===== RAW DATA =====

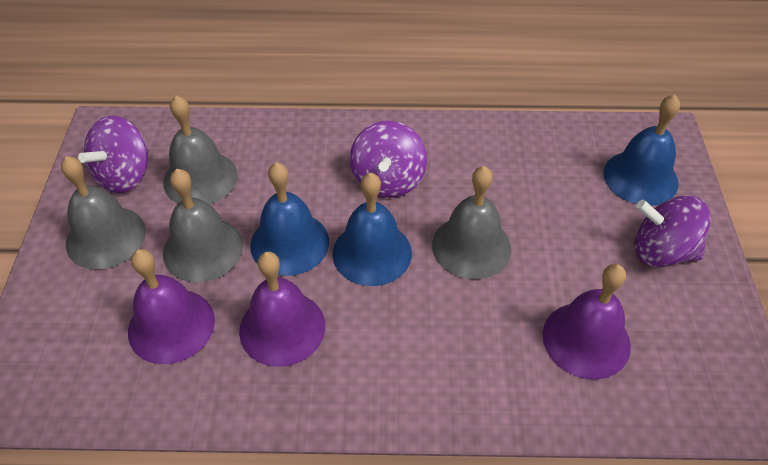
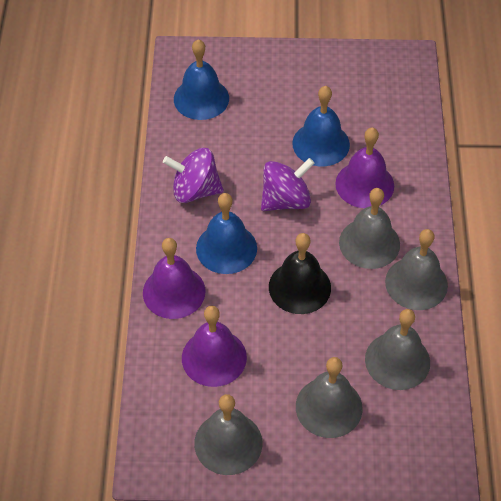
black bell: 0 -> 1
grey bell: 4 -> 5
purple spinning top: 3 -> 2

=====

# [WORK REQUEST]
Omitting the pictures, write out the material above exactly as it stands.

# [TASK OUTPUT]
black bell: 0 -> 1
grey bell: 4 -> 5
purple spinning top: 3 -> 2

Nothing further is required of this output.